| Directions for this task |
From the entries below, output the line with "yellow rectangle: (103, 98)" and each following line up to and including the line with "brown line: (297, 169) -> (271, 160), moved", exactly as written.

| Source material |
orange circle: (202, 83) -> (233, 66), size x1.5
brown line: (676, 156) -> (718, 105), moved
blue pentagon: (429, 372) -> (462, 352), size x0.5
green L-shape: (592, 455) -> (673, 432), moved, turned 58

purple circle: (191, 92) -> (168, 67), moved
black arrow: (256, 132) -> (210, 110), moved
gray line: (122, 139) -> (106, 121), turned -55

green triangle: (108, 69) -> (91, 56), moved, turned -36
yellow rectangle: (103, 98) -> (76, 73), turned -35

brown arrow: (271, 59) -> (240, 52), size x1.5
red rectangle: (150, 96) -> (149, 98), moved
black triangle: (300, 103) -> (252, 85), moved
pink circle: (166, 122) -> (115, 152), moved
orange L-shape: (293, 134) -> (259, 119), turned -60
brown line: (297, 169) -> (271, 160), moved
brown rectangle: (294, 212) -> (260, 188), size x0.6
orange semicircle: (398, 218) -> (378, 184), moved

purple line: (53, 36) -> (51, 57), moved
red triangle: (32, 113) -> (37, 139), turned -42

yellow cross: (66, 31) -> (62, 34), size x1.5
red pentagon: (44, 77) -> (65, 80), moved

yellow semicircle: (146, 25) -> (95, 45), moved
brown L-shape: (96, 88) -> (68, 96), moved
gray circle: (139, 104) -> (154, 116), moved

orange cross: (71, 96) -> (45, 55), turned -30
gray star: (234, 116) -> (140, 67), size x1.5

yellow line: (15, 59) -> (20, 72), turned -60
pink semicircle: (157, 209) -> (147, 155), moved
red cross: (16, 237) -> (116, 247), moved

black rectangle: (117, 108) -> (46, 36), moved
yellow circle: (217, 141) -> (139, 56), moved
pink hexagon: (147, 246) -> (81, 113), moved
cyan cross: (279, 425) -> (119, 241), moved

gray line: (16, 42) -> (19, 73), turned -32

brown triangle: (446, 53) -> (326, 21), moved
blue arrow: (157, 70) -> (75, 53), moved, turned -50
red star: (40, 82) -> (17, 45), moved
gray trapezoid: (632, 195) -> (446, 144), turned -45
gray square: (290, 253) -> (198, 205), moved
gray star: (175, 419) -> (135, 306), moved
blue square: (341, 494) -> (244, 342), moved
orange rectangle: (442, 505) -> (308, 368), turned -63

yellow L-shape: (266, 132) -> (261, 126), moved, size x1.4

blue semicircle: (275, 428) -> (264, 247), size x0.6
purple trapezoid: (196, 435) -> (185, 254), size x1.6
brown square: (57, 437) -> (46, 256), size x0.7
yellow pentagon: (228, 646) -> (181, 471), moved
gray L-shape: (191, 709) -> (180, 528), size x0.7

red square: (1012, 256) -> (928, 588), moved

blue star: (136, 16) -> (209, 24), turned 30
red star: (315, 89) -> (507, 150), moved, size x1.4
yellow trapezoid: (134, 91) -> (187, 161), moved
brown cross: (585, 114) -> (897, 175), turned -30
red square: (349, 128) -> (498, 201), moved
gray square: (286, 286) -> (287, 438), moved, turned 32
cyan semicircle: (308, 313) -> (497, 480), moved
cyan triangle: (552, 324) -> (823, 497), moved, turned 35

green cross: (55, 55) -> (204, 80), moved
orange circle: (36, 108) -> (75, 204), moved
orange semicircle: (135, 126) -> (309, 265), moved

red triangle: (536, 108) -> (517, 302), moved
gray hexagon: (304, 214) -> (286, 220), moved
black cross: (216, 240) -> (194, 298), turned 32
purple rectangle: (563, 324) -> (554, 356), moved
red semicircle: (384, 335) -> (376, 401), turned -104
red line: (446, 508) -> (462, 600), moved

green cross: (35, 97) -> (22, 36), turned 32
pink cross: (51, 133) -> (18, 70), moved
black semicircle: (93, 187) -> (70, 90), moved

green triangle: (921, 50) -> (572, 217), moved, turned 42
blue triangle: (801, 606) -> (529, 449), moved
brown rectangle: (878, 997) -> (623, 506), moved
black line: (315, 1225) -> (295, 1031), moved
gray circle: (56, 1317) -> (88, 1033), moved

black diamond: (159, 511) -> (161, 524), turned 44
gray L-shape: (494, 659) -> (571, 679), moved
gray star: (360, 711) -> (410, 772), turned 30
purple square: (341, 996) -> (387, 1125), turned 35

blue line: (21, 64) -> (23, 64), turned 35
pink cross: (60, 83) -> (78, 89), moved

| Result |
yellow rectangle: (103, 98) -> (76, 73), turned -35

brown arrow: (271, 59) -> (240, 52), size x1.5
red rectangle: (150, 96) -> (149, 98), moved
black triangle: (300, 103) -> (252, 85), moved
pink circle: (166, 122) -> (115, 152), moved
orange L-shape: (293, 134) -> (259, 119), turned -60
brown line: (297, 169) -> (271, 160), moved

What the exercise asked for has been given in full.